In the entries below, find the line with "The second view gained the BrightOrangeCake" and the line with "The BrightOrangeDentalBrush ended"; give again those lines and every line between them, exactly.

Object state comparisons:
• • • • • • •

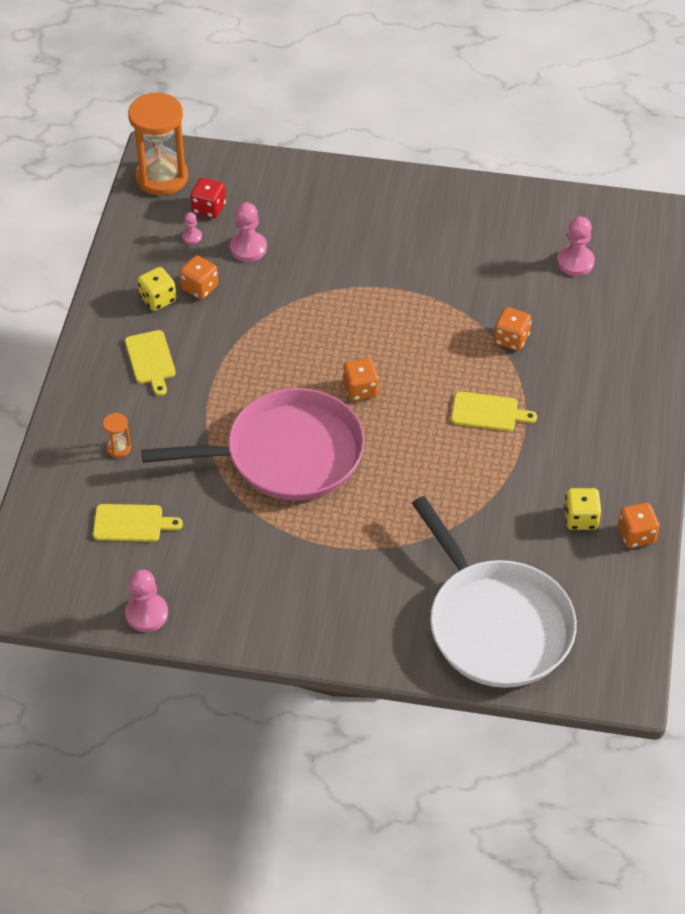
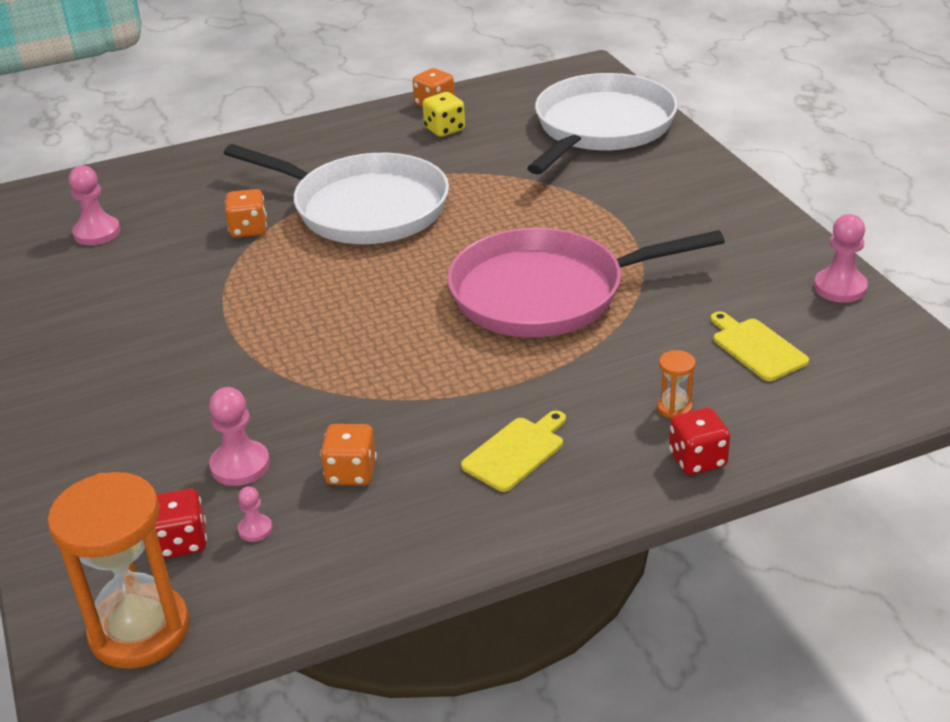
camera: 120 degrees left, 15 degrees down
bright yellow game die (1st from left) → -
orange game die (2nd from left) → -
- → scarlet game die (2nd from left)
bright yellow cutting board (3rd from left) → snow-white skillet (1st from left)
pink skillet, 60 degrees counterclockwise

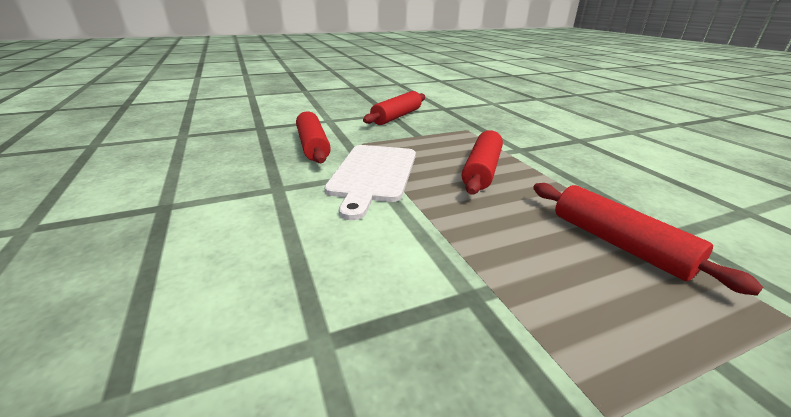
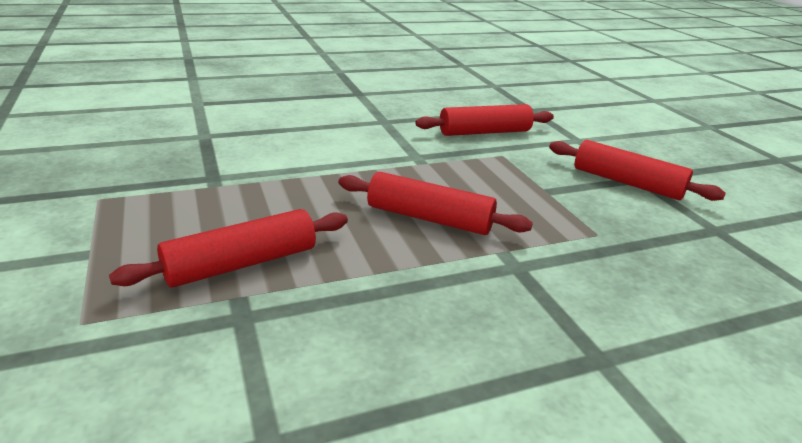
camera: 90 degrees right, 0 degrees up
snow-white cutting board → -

• • • • • • •

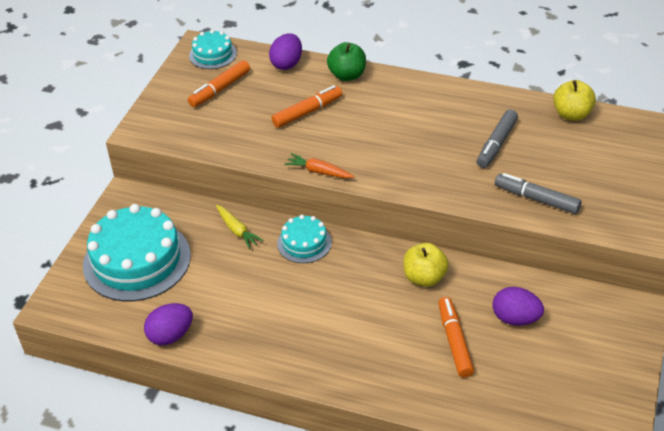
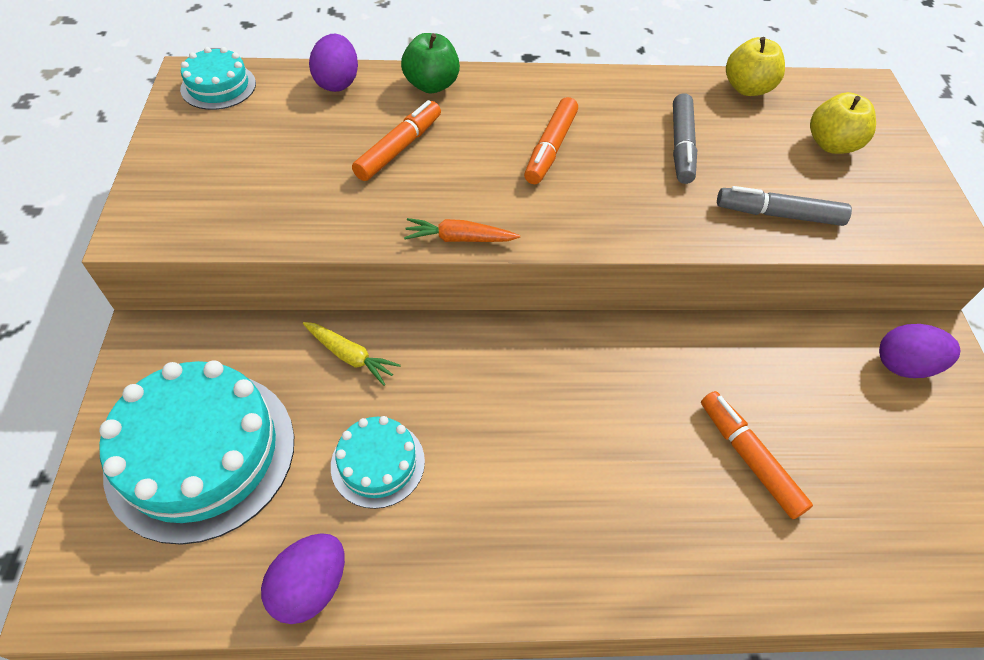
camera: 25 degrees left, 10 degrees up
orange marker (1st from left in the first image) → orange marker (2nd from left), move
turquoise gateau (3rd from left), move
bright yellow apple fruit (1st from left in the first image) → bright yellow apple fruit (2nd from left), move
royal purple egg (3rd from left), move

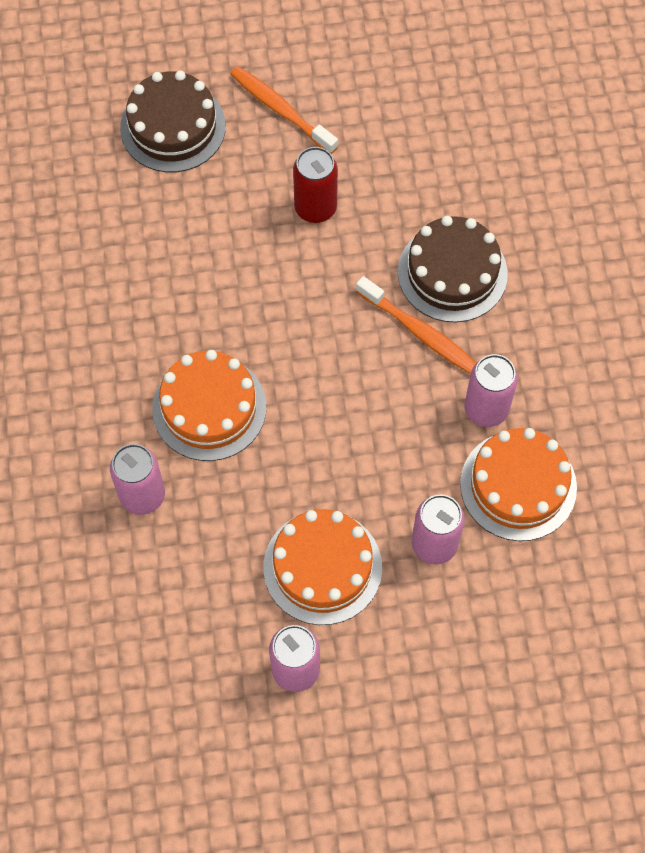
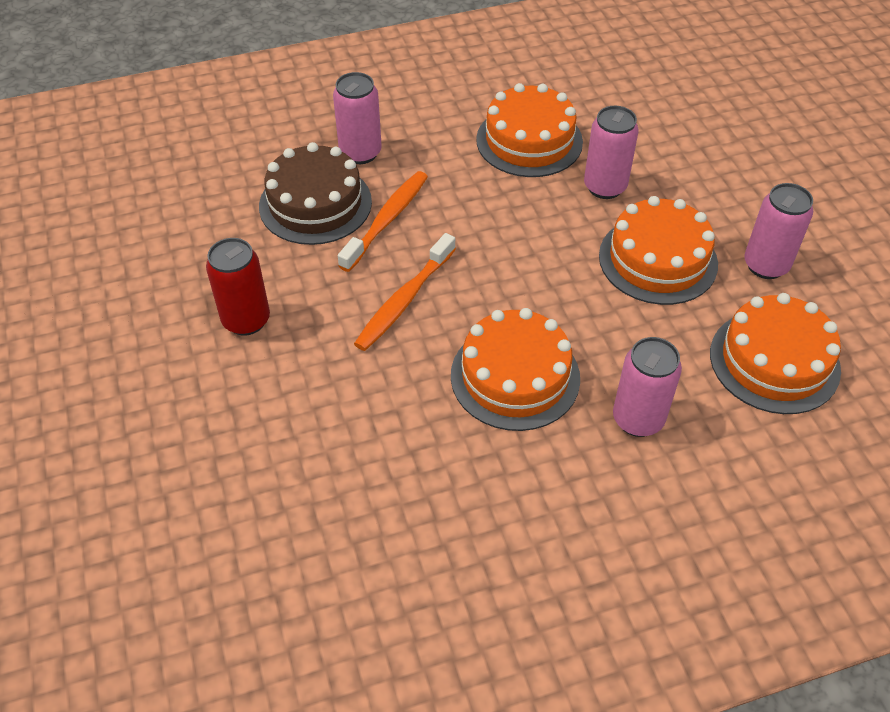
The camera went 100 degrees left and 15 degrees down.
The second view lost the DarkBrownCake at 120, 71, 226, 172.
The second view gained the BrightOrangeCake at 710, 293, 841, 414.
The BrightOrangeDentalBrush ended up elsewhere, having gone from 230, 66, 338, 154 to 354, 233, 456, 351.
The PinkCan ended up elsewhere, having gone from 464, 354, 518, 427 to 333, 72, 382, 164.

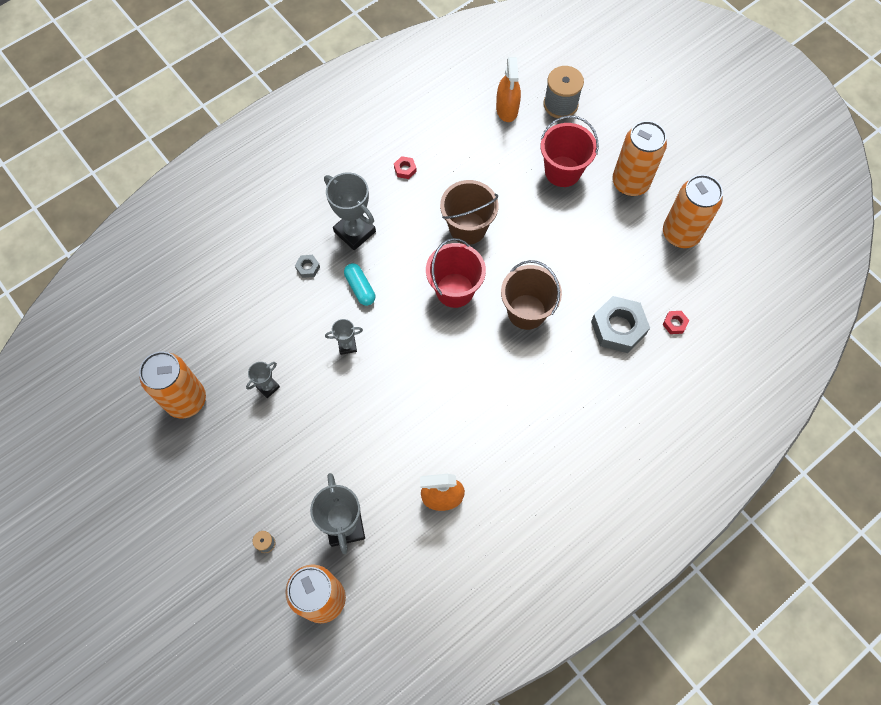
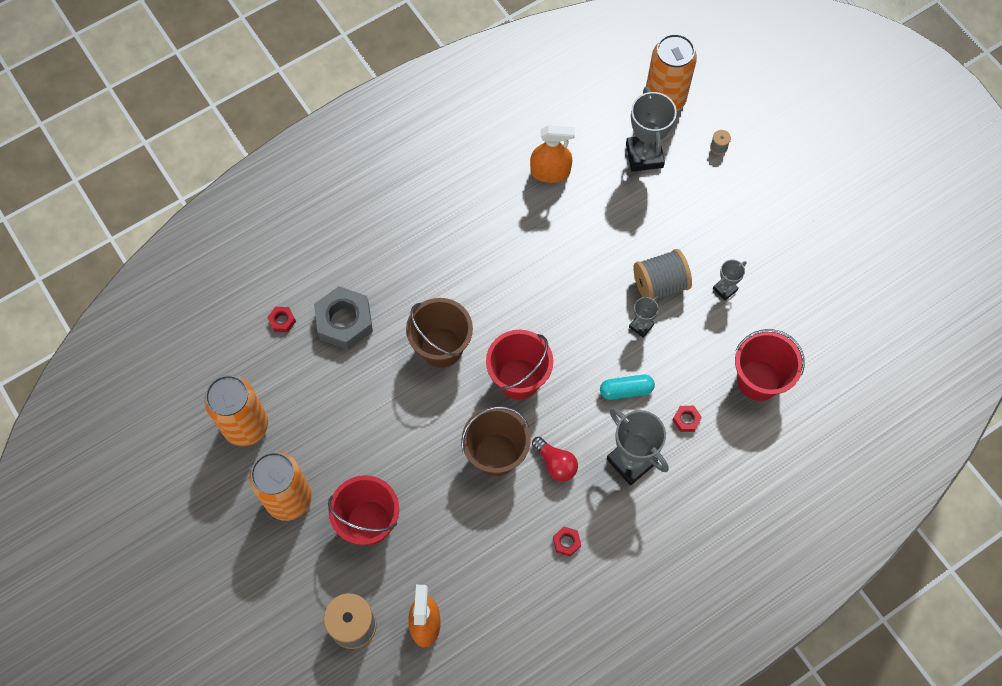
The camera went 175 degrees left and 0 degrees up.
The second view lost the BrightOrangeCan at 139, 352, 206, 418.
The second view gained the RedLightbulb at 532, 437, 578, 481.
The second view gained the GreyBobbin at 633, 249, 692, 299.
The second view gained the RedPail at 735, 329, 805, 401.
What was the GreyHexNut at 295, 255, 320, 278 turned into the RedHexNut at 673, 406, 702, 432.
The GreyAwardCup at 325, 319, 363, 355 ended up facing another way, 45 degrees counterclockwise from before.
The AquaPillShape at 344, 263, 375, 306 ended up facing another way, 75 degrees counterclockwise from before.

• • • • • • •

• Answer space
The second view gained the BrightOrangeCake at 710, 293, 841, 414.
The BrightOrangeDentalBrush ended up elsewhere, having gone from 230, 66, 338, 154 to 354, 233, 456, 351.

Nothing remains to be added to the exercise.